» **Task details**: The number of lines in the entries below holding the word "hammer" is all that is needed here.

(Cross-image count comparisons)
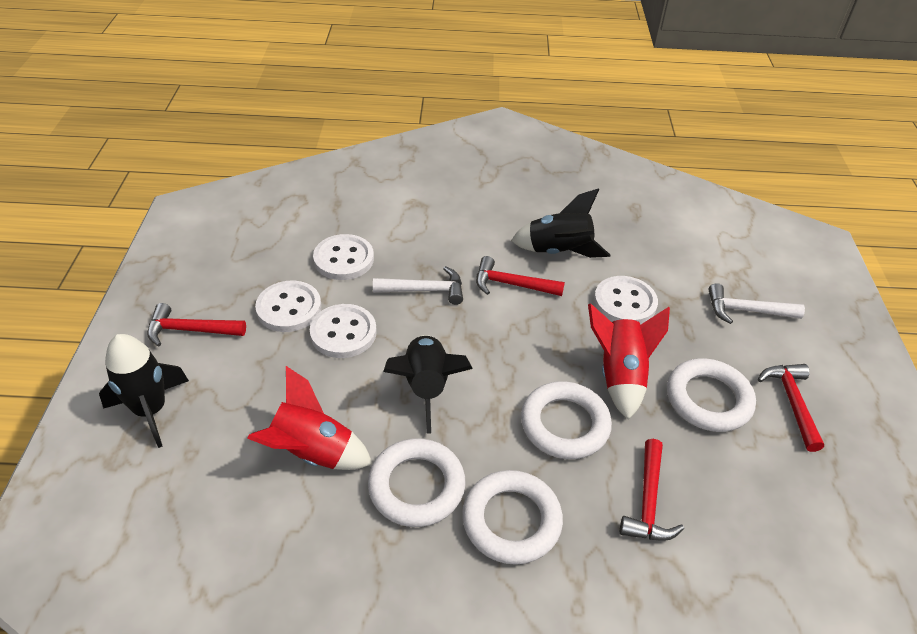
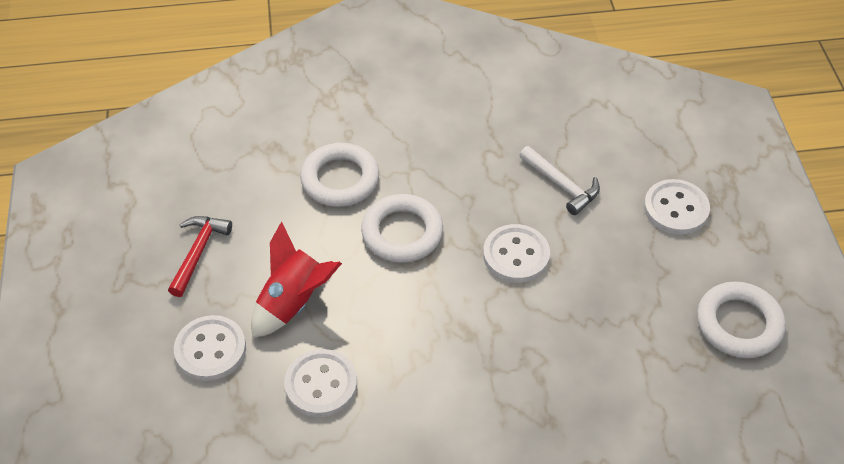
black rocket: [99,334,189,448] [383,335,473,434] [511,188,610,258] = 3 -> none = 0
red hammer: [147,303,246,346] [476,256,565,296] [620,439,684,541] [758,364,824,452] = 4 -> [168,216,232,297] = 1
red rocket: [247,366,372,470] [588,303,670,420] = 2 -> [251,221,342,338] = 1
white hammer: [373,266,463,305] [708,283,805,324] = 2 -> [519,146,600,215] = 1
white ring: [368,438,466,527] [462,470,563,565] [521,381,612,459] [667,358,756,432] = 4 -> [300,143,379,207] [361,194,443,263] [697,281,786,358] = 3

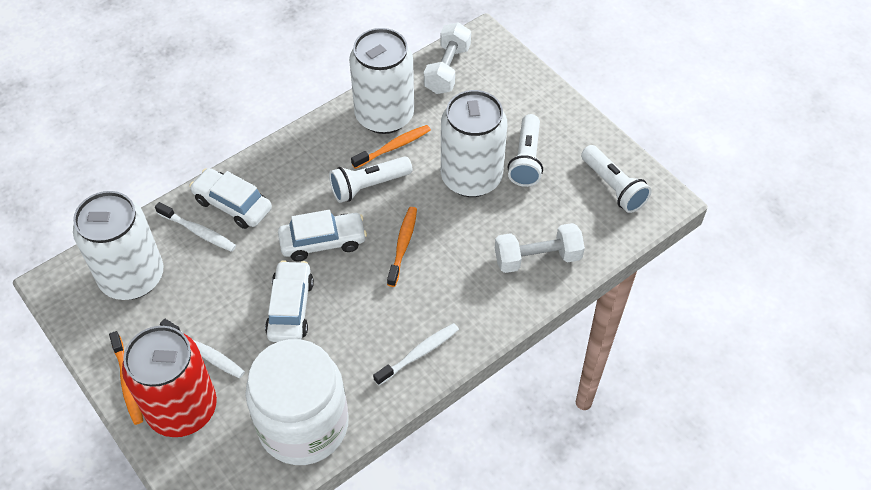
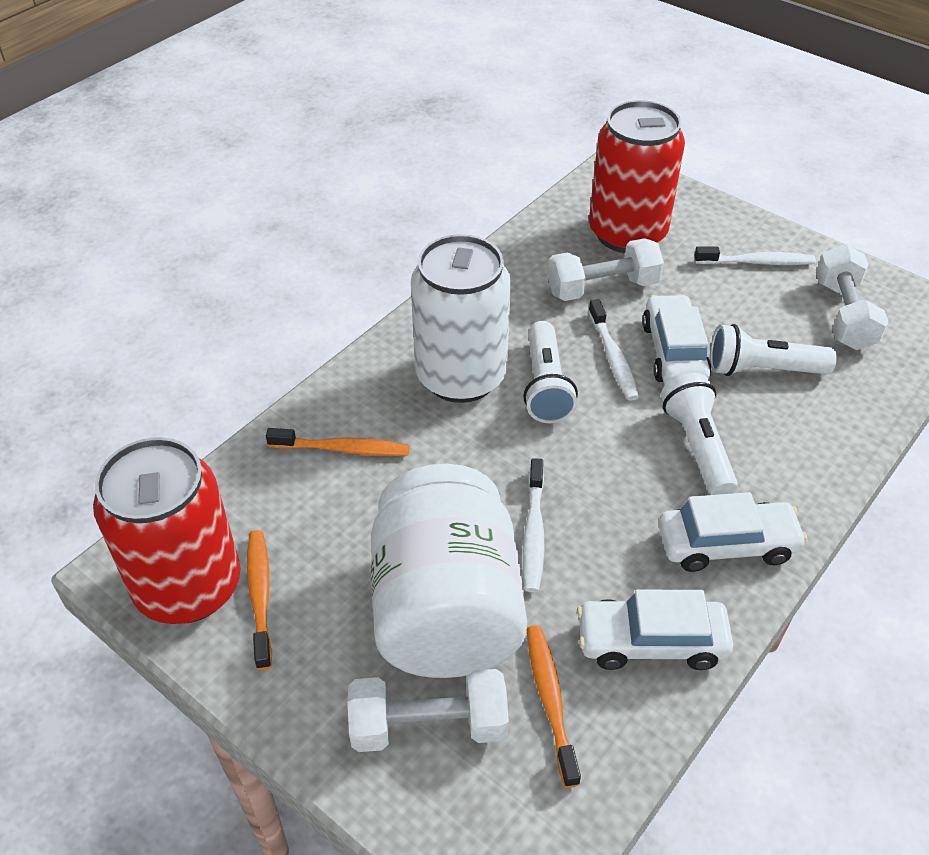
red can: [122,326,217,437] = 1 -> [93,437,240,624] [589,100,685,253] = 2
white can: [73,191,163,300] [349,28,414,134] [441,90,507,197] = 3 -> [411,234,511,403] = 1
white dumbbell: [424,22,471,94] [495,223,585,273] = 2 -> [347,669,509,752] [548,238,664,301] [816,244,889,350] = 3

» **Exercise result**: 2